Your assignment
Write all of the entries out again exactly, but not the images.
[Data for this task — start]
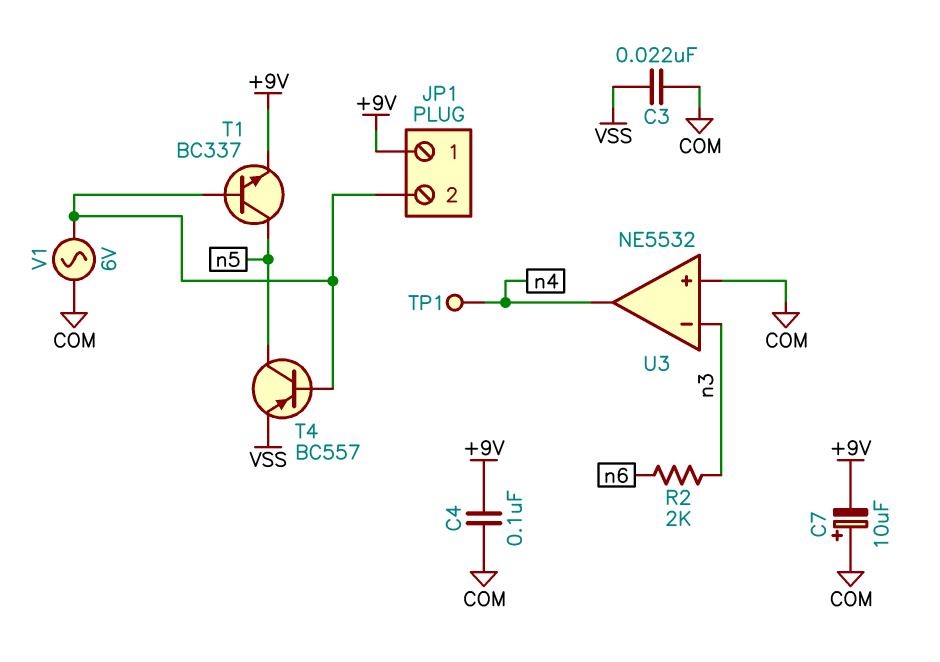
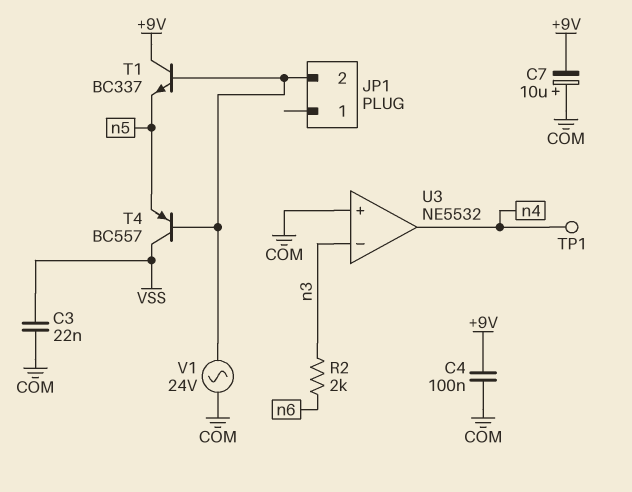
JP1 pin 1: +9V -> none
T1: NPN BC337 (B JP1/2, C n5, E +9V) -> NPN BC337 (B JP1/2, C +9V, E n5)
T4: PNP BC557 (B JP1/2, C n5, E VSS) -> PNP BC557 (B JP1/2, C VSS, E n5)
V1: AC 6V (COM, JP1/2) -> AC 24V (COM, JP1/2)

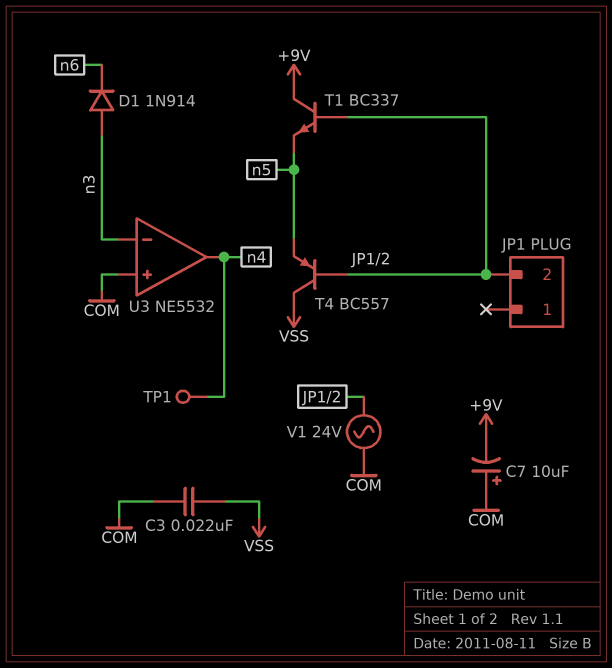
C4: 100nF (+9V, COM) -> none
D1: none -> diode 1N914 (A n3, K n6)
R2: 2k (n3, n6) -> none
[Data for this task — finish]
Answer to the exercise
JP1 pin 1: +9V -> none
T1: NPN BC337 (B JP1/2, C n5, E +9V) -> NPN BC337 (B JP1/2, C +9V, E n5)
T4: PNP BC557 (B JP1/2, C n5, E VSS) -> PNP BC557 (B JP1/2, C VSS, E n5)
V1: AC 6V (COM, JP1/2) -> AC 24V (COM, JP1/2)

C4: 100nF (+9V, COM) -> none
D1: none -> diode 1N914 (A n3, K n6)
R2: 2k (n3, n6) -> none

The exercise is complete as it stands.